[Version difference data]
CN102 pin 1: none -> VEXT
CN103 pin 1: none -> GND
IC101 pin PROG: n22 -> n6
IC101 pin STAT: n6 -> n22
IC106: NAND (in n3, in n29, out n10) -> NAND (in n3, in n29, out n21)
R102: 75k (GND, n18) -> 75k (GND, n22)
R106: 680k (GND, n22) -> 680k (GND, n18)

* * *

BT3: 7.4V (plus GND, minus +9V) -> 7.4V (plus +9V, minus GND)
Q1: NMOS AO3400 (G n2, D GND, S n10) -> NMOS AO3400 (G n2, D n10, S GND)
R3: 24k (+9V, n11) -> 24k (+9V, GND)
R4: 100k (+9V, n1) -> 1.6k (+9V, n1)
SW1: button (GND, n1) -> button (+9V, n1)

Instructions to follow:
Your answer should be the lines above from the one containing "R4: 100k (+9V, n1) -> 1.6k (+9V, n1)" through the one containing "SW1: button (GND, n1) -> button (+9V, n1)", copied exactly and with both ends kept.

Result of the task:
R4: 100k (+9V, n1) -> 1.6k (+9V, n1)
SW1: button (GND, n1) -> button (+9V, n1)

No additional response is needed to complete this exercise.